§ **Given information**:
################
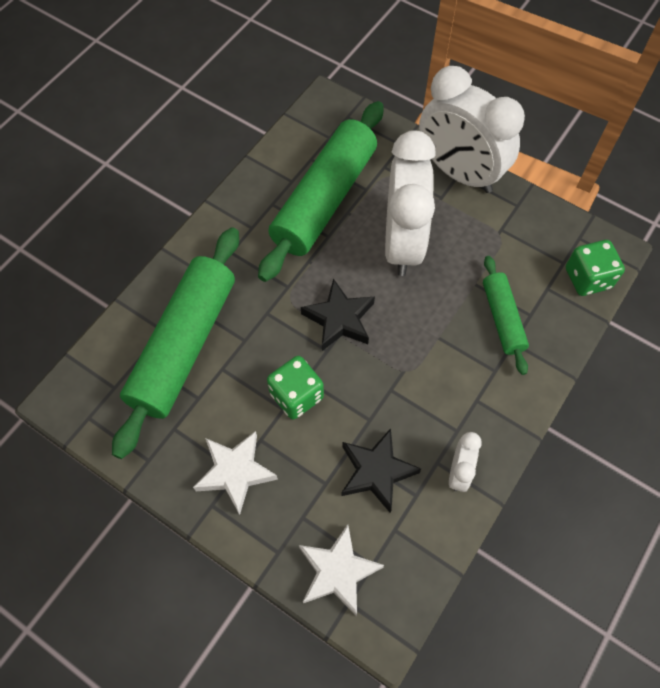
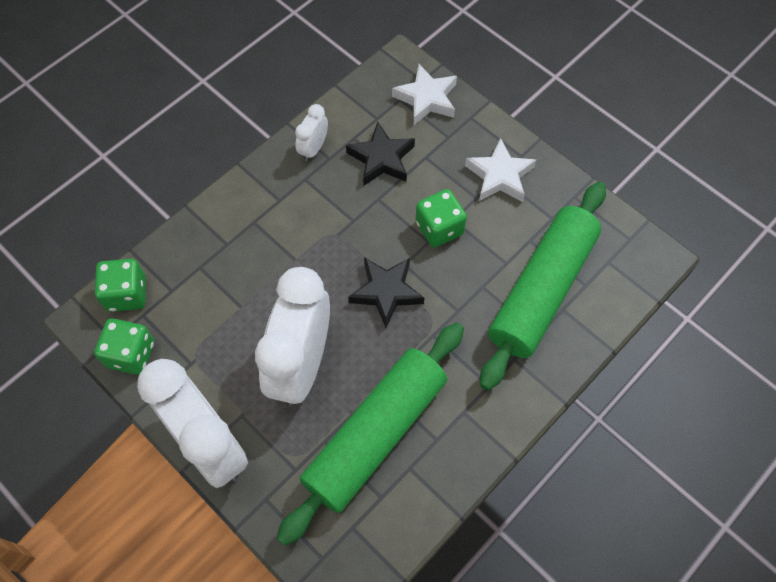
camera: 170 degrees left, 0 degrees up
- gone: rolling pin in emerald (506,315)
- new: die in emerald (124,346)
################
Return all lines from the data above with "emerald" in them.

- gone: rolling pin in emerald (506,315)
- new: die in emerald (124,346)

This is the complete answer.